Task goal:
Copy the entries from the line containing "red ellipse: moved 6 px up" through the line containing "green ellipse: rotated 62 degrees clockwise", substituting "pixels" for "px" and keeping everything else unchanged. Omit the pictures.

Provided entries:
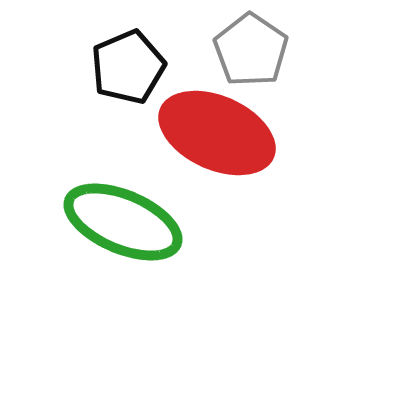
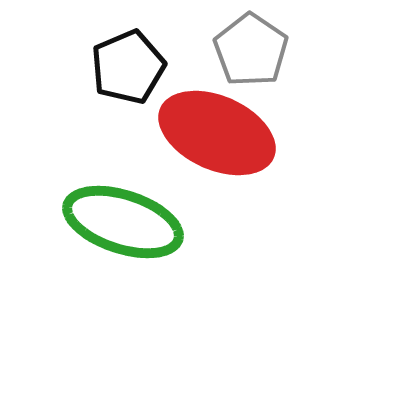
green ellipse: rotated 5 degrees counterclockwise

==

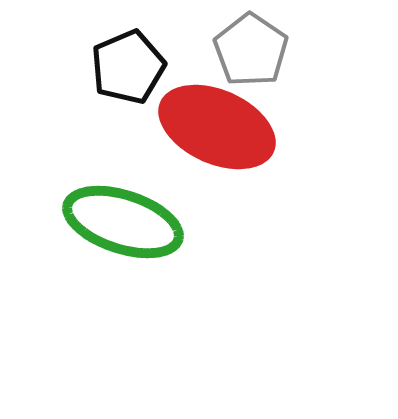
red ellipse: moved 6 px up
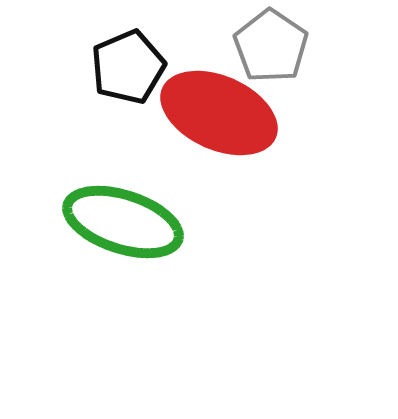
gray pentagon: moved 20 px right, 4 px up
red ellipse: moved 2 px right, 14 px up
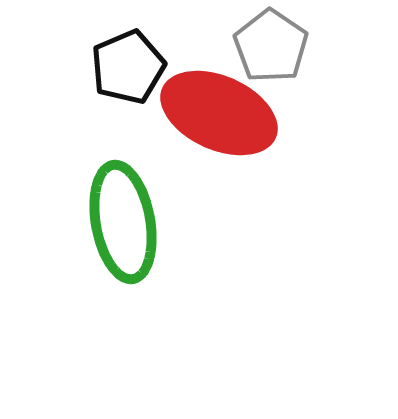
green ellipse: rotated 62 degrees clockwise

Completed task:
red ellipse: moved 6 pixels up
gray pentagon: moved 20 pixels right, 4 pixels up
red ellipse: moved 2 pixels right, 14 pixels up
green ellipse: rotated 62 degrees clockwise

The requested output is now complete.